* _Exercise goal_: The task requires restating, word for word, the lines of the entries below from the one containing "blue plate: 1 -> 0" through the final one, both included.

Top of Records for the task

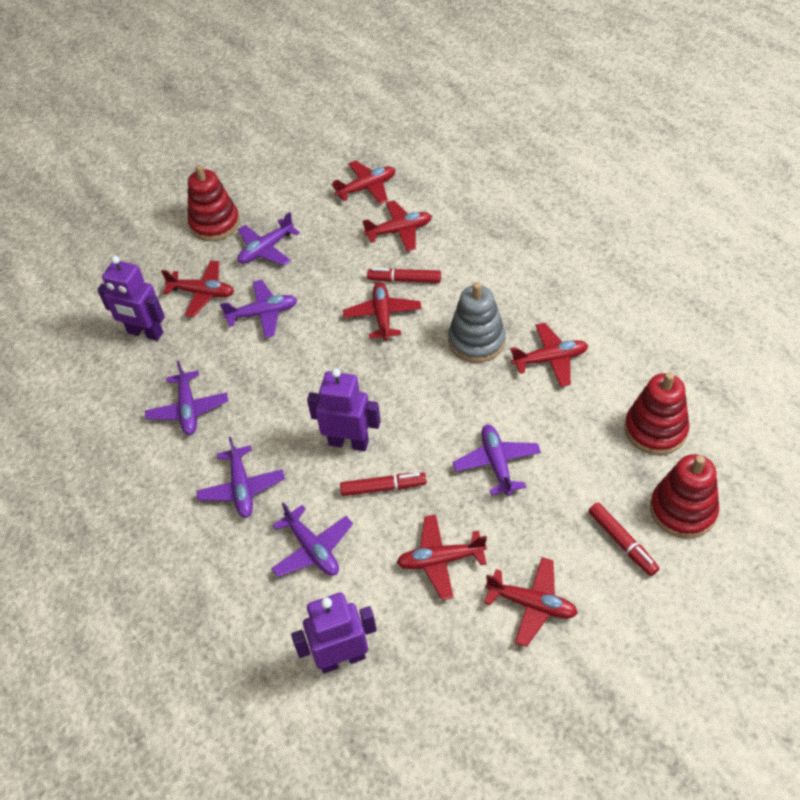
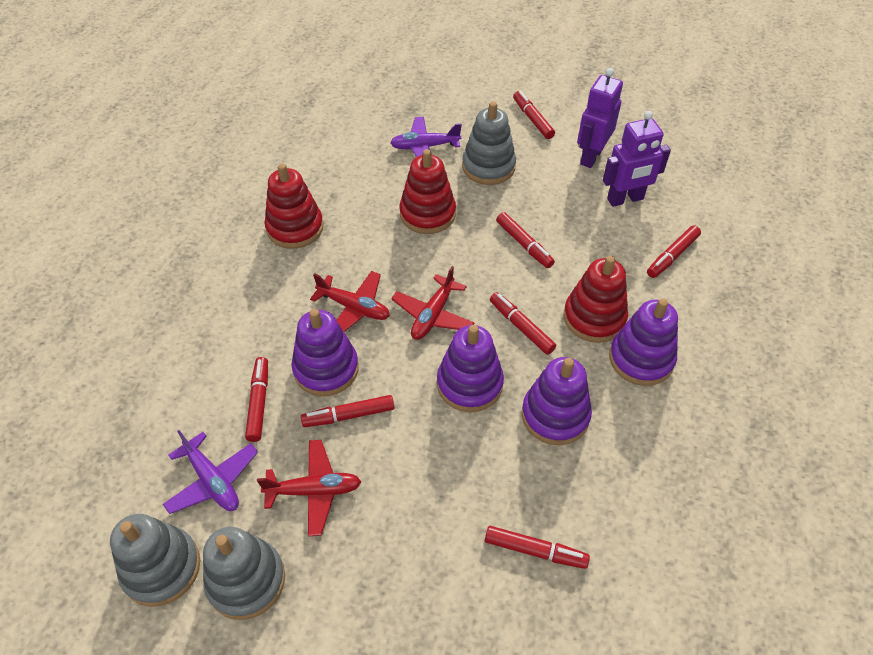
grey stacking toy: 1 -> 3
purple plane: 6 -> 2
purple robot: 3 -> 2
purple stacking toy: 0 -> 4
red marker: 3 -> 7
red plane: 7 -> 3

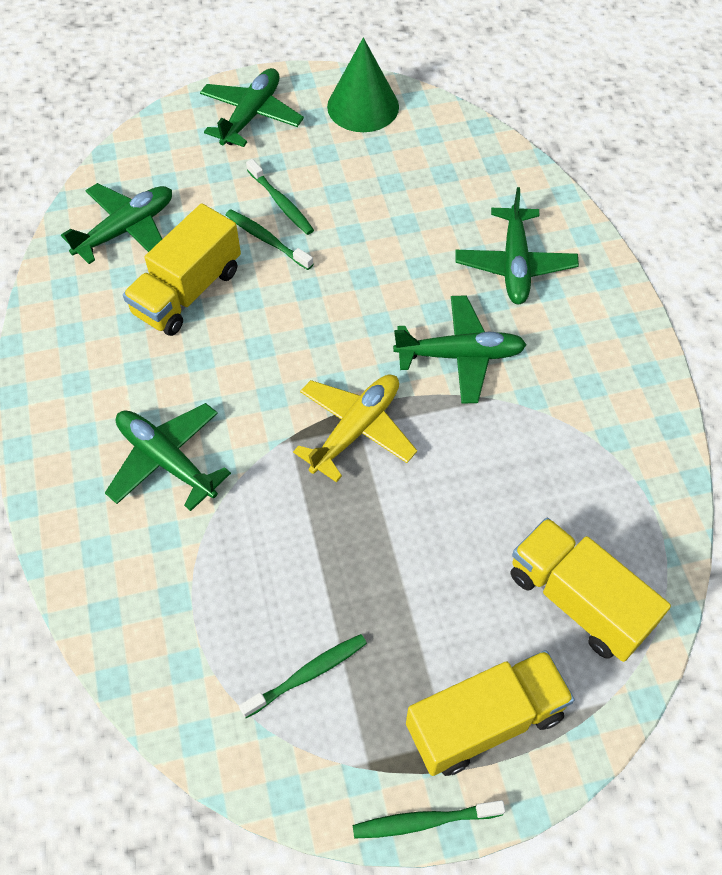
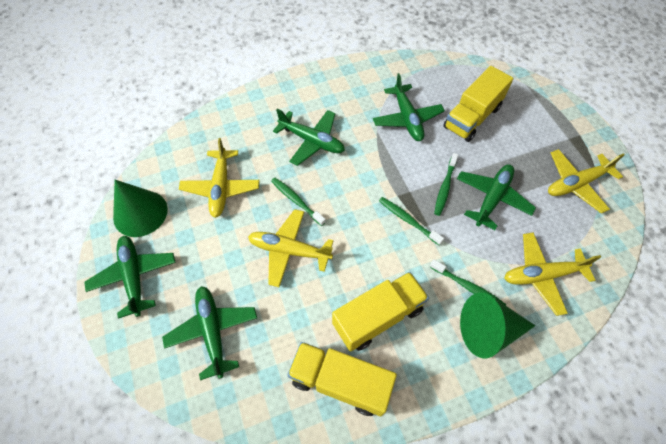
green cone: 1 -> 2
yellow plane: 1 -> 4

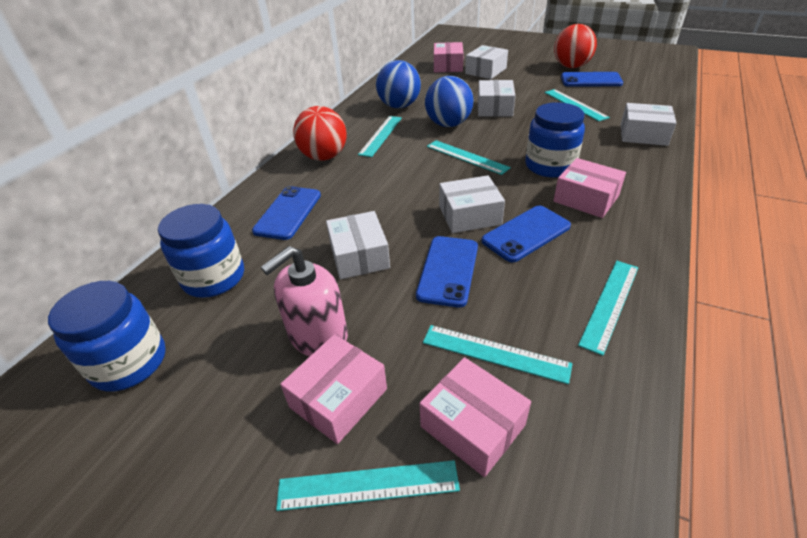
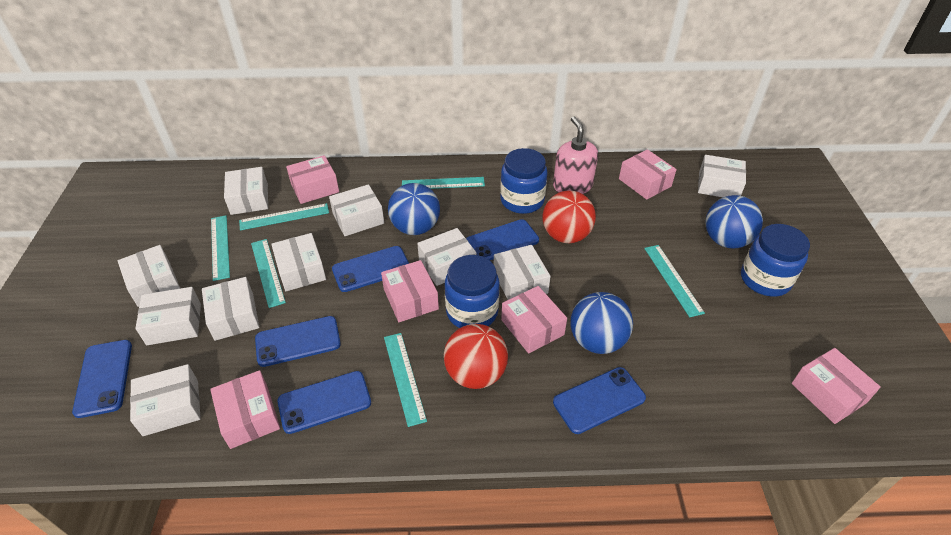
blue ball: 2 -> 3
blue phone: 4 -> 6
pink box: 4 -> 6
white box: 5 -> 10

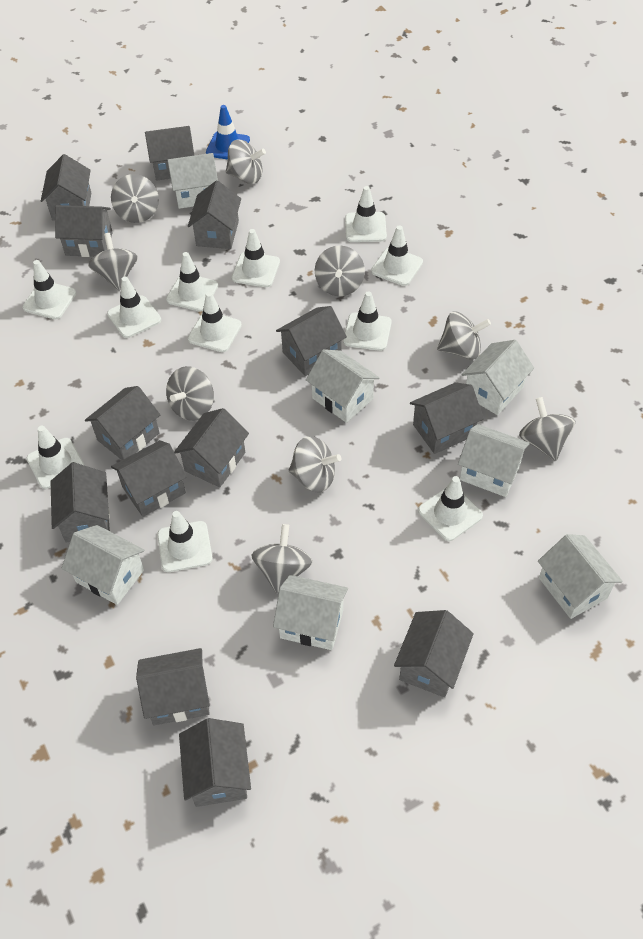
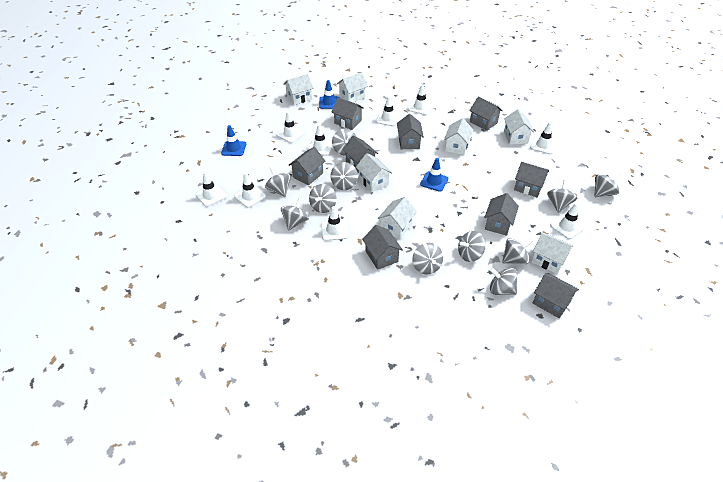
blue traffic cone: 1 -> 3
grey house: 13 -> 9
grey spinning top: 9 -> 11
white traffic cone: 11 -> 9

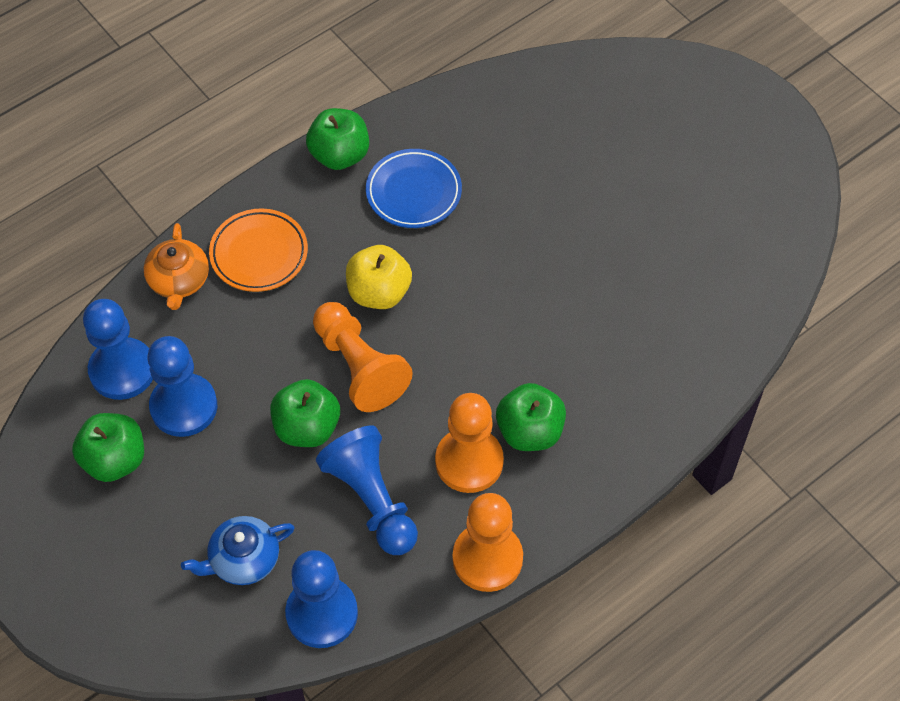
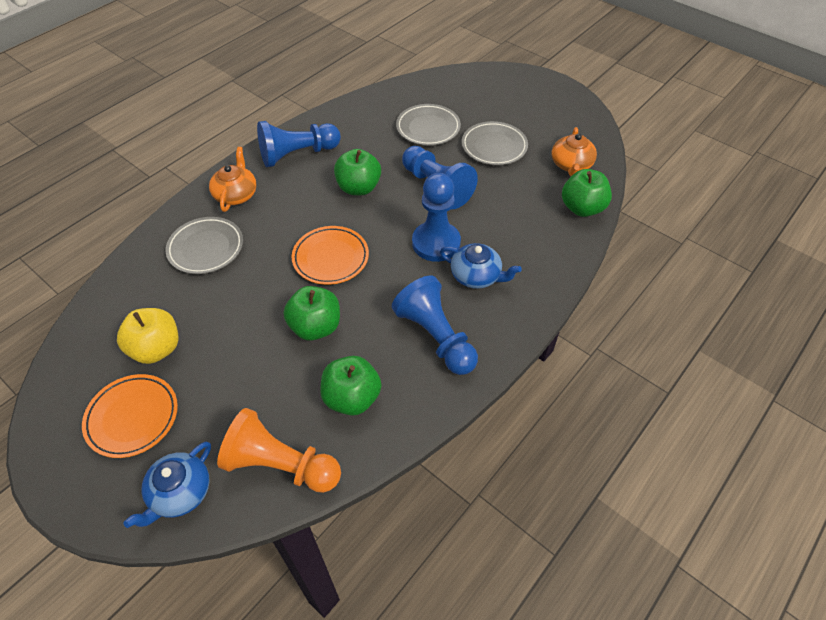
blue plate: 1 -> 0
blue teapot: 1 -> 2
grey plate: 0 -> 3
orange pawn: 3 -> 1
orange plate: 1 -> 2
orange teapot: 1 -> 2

Bottom of Records for the task

* _Task result_:
blue plate: 1 -> 0
blue teapot: 1 -> 2
grey plate: 0 -> 3
orange pawn: 3 -> 1
orange plate: 1 -> 2
orange teapot: 1 -> 2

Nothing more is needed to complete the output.